_Work required_
Having located "JP101 pin 1: N3 -> N17" in the listing below, write out its line and every following line exactly, last line included, without the pictures.

Content starts

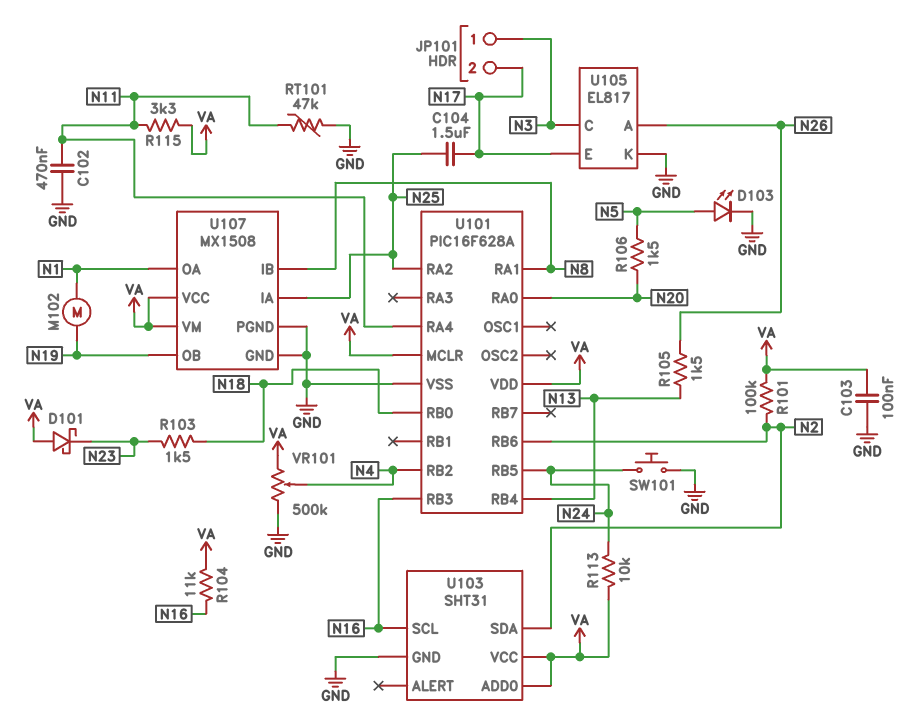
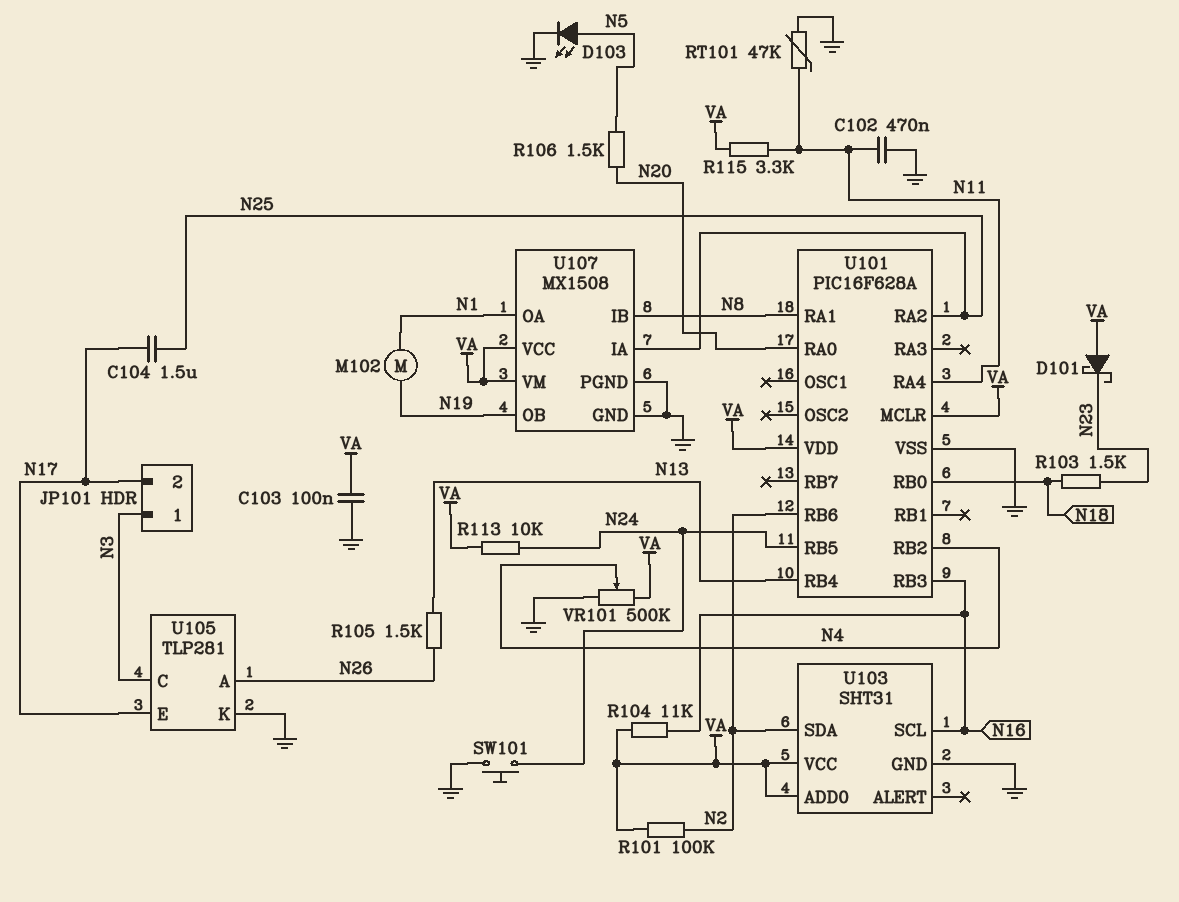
U105: EL817 -> TLP281

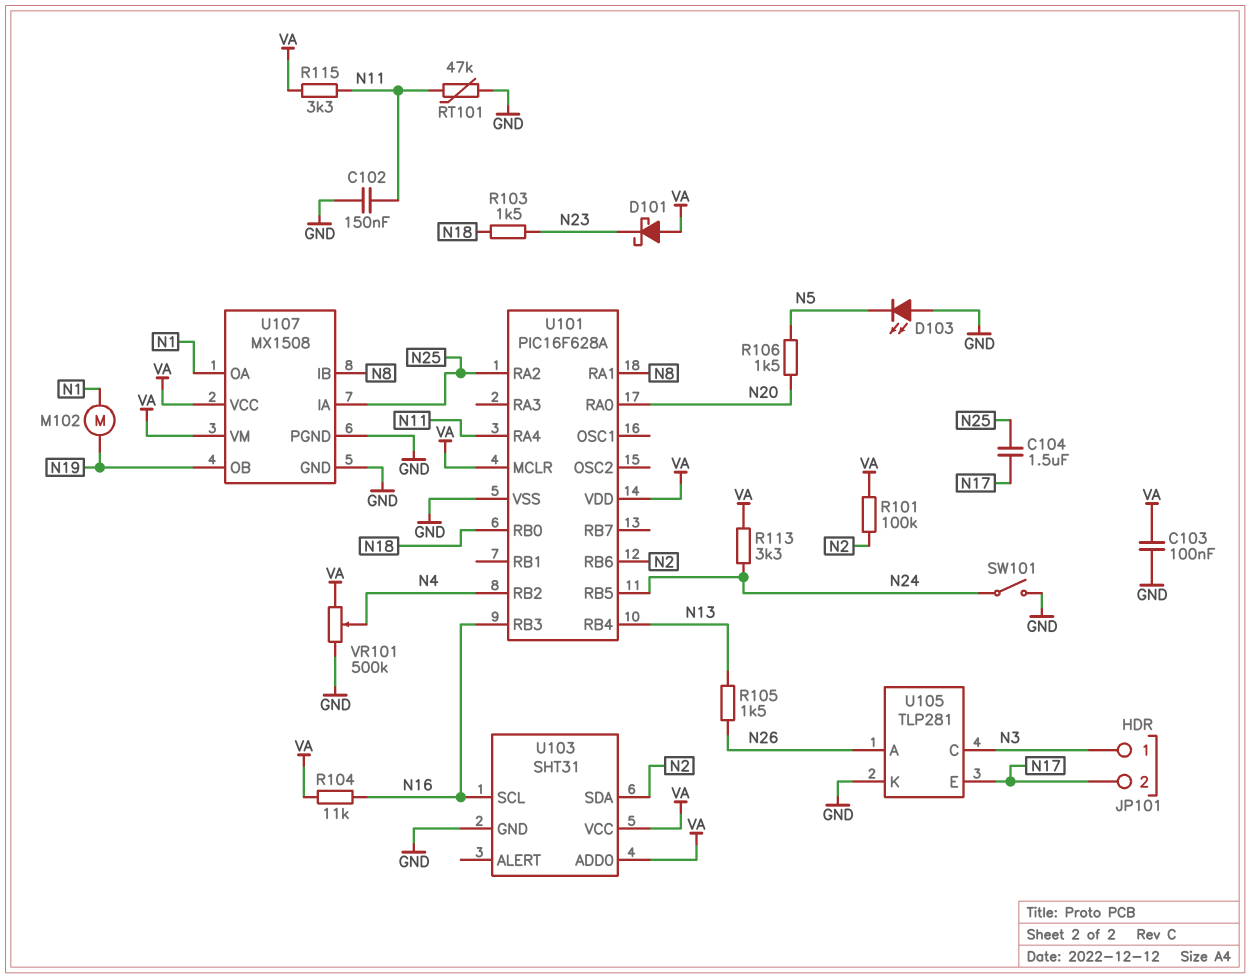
C102: 470nF (GND, N11) -> 150nF (GND, N11)
D103: LED (A N5, K GND) -> LED (A GND, K N5)
R113: 10k (N24, VA) -> 3.3k (N24, VA)
SW101: button (GND, N24) -> switch (GND, N24)

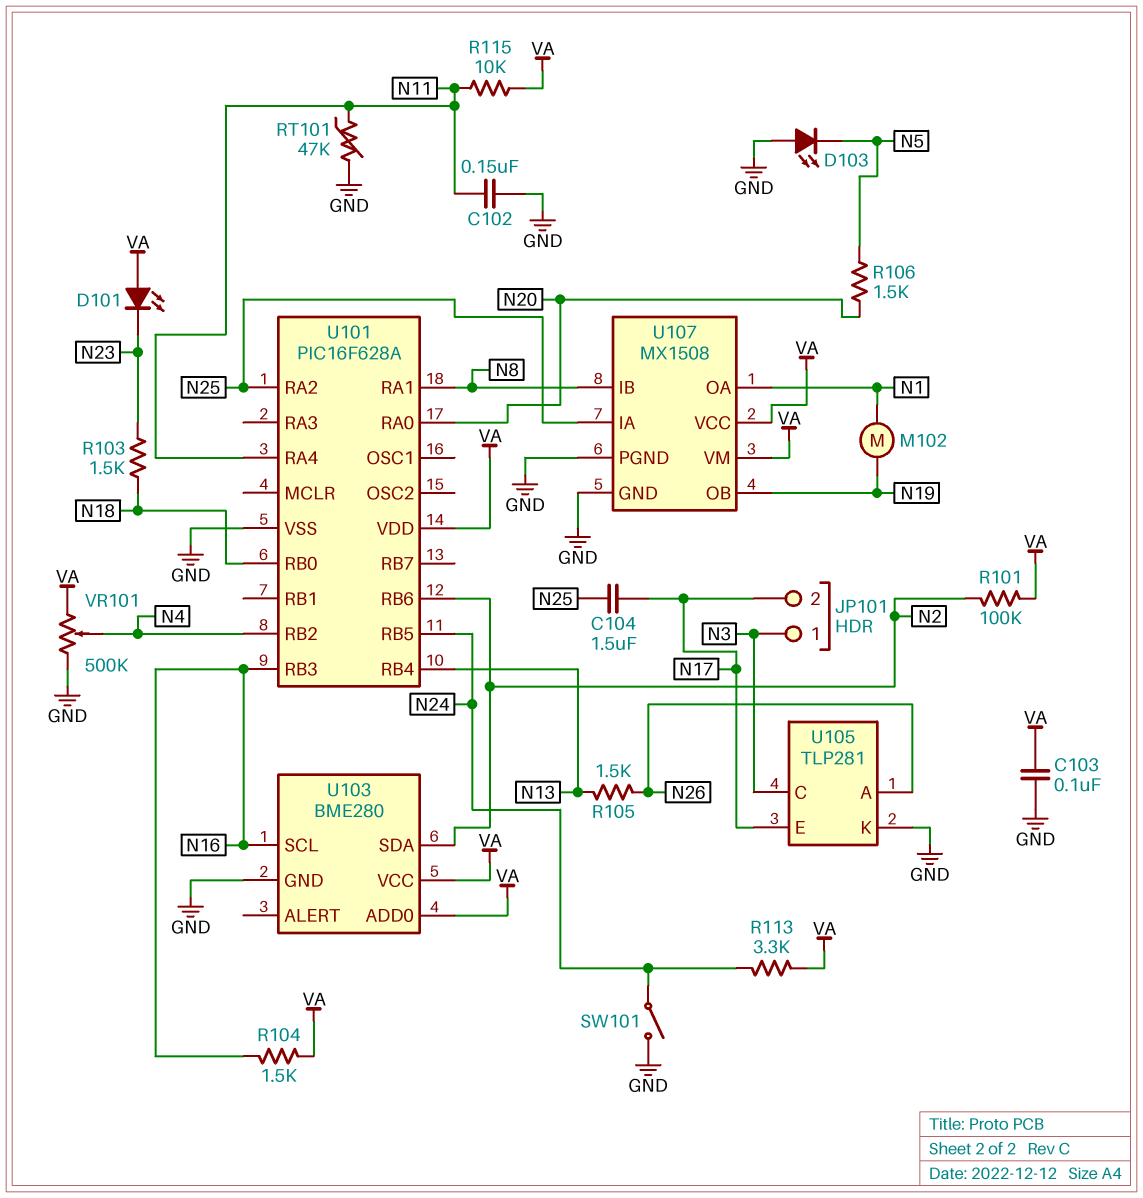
D101: schottky (A VA, K N23) -> LED (A VA, K N23)
R104: 11k (N16, VA) -> 1.5k (N16, VA)
R115: 3.3k (N11, VA) -> 10k (N11, VA)
U101 pin MCLR: VA -> none
U103: SHT31 -> BME280

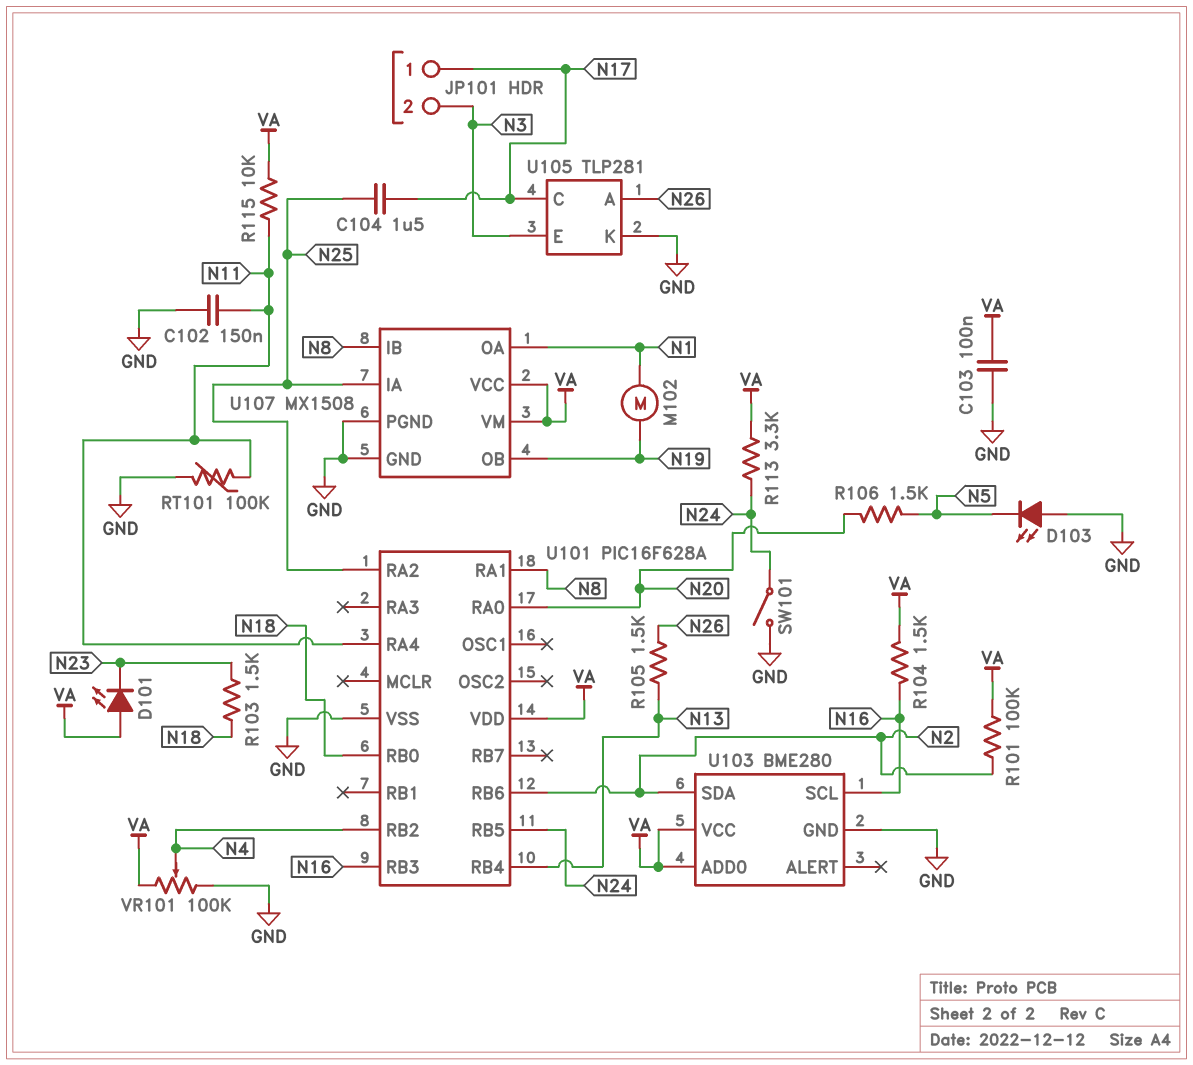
JP101 pin 1: N3 -> N17
JP101 pin 2: N17 -> N3
RT101: 47k (GND, N11) -> 100k (GND, N11)
U105 pin C: N3 -> N17
U105 pin E: N17 -> N3
VR101: 500k (GND, VA, wiper N4) -> 100k (GND, VA, wiper N4)

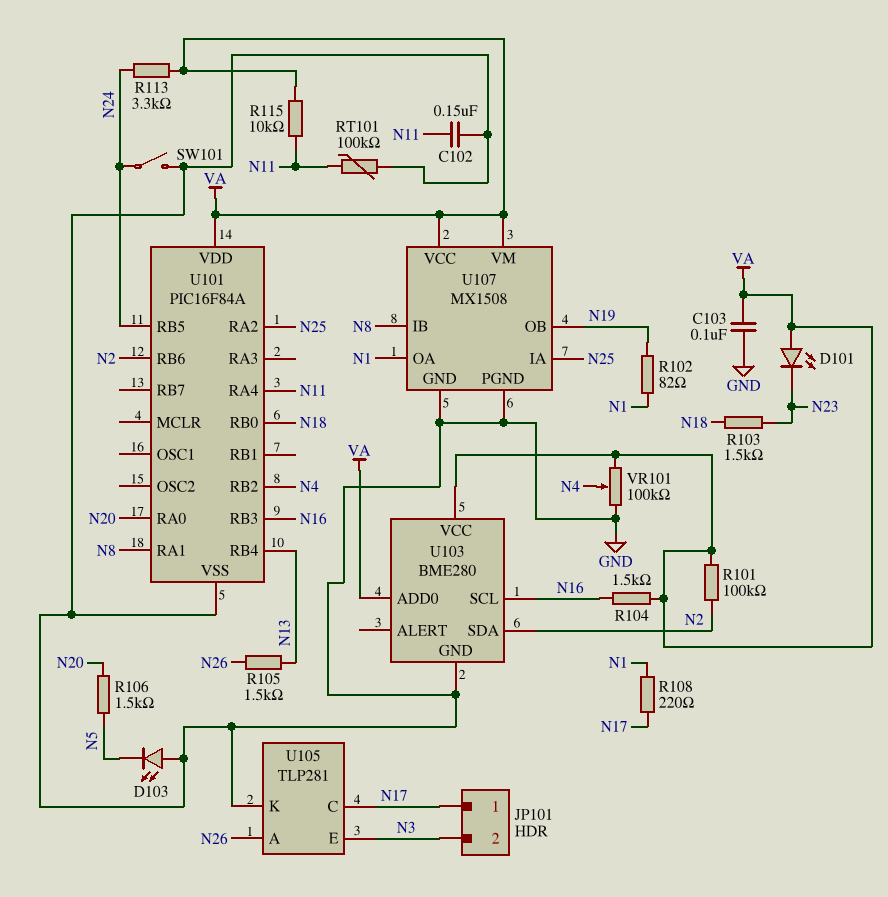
C104: 1.5uF (N17, N25) -> none
M102: motor (N1, N19) -> none
R102: none -> 82 (N1, N19)
R108: none -> 220 (N1, N17)
U101: PIC16F628A -> PIC16F84A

Content ends

_Response to this exercise_
JP101 pin 1: N3 -> N17
JP101 pin 2: N17 -> N3
RT101: 47k (GND, N11) -> 100k (GND, N11)
U105 pin C: N3 -> N17
U105 pin E: N17 -> N3
VR101: 500k (GND, VA, wiper N4) -> 100k (GND, VA, wiper N4)

C104: 1.5uF (N17, N25) -> none
M102: motor (N1, N19) -> none
R102: none -> 82 (N1, N19)
R108: none -> 220 (N1, N17)
U101: PIC16F628A -> PIC16F84A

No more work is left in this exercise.